Below is a listing. Write out exactly its lines between the one holding "D2: zener 5.1V (A n5, K 5V) -> none" and the one holding "C208: 33nF (INV, MID) -> 150nF (INV, MID)", inclusive.

##############################

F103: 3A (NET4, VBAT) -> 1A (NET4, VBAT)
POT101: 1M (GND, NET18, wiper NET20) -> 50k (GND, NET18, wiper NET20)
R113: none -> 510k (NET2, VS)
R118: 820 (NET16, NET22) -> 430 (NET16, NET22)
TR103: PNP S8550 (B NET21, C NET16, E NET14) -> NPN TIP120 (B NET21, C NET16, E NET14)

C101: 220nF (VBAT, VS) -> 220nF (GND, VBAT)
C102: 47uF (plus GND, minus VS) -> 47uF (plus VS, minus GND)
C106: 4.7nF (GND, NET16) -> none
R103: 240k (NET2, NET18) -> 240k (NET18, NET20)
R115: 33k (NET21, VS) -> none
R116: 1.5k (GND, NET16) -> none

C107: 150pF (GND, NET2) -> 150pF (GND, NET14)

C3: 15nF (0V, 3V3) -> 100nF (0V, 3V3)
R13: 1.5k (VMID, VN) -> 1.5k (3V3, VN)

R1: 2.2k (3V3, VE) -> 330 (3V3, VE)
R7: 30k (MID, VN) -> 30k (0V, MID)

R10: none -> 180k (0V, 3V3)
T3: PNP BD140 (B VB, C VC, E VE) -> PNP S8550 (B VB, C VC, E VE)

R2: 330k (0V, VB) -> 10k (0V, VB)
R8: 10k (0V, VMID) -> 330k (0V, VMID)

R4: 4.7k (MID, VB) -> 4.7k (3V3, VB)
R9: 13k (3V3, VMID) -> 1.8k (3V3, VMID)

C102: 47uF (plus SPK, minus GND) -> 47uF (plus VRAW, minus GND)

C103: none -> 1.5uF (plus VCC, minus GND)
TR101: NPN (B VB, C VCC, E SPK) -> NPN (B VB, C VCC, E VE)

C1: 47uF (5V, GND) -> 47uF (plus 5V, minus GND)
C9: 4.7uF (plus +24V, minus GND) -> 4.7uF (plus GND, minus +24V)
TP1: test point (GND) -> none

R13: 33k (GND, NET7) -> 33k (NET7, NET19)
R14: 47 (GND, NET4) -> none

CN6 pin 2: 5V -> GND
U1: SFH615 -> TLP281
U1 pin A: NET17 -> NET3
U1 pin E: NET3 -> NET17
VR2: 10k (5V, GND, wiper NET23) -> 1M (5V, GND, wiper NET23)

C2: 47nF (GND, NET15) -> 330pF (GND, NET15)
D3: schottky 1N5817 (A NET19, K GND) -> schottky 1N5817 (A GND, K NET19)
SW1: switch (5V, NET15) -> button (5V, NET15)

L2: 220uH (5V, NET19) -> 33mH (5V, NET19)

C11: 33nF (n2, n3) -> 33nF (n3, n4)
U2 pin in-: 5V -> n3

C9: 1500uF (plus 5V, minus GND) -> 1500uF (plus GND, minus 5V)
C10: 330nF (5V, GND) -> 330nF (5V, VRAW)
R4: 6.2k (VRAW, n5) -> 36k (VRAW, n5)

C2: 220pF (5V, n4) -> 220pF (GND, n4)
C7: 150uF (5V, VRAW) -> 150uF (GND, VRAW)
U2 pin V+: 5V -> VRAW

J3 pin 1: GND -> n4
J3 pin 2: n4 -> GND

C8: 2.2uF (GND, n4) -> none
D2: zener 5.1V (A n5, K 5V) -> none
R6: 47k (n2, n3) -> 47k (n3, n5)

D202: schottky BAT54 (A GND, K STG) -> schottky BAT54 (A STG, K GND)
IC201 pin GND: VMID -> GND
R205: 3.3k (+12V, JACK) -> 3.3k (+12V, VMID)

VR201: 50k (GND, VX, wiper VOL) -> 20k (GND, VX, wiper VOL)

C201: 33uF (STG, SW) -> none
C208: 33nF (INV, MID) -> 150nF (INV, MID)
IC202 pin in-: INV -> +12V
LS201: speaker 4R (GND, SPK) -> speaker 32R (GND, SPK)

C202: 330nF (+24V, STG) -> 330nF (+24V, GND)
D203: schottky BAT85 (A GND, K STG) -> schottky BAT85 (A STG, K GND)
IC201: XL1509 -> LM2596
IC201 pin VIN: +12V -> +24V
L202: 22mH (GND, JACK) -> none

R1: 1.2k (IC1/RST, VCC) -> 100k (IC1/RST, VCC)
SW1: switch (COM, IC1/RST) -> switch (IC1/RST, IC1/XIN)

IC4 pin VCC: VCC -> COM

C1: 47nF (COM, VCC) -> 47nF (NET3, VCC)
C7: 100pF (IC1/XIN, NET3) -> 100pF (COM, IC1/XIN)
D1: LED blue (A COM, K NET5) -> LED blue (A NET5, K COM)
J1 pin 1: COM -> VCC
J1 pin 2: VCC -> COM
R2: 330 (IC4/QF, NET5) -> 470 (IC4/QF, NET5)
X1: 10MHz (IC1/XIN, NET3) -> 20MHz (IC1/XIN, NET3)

##############################

ANSWER FOR THE TASK:
D2: zener 5.1V (A n5, K 5V) -> none
R6: 47k (n2, n3) -> 47k (n3, n5)

D202: schottky BAT54 (A GND, K STG) -> schottky BAT54 (A STG, K GND)
IC201 pin GND: VMID -> GND
R205: 3.3k (+12V, JACK) -> 3.3k (+12V, VMID)

VR201: 50k (GND, VX, wiper VOL) -> 20k (GND, VX, wiper VOL)

C201: 33uF (STG, SW) -> none
C208: 33nF (INV, MID) -> 150nF (INV, MID)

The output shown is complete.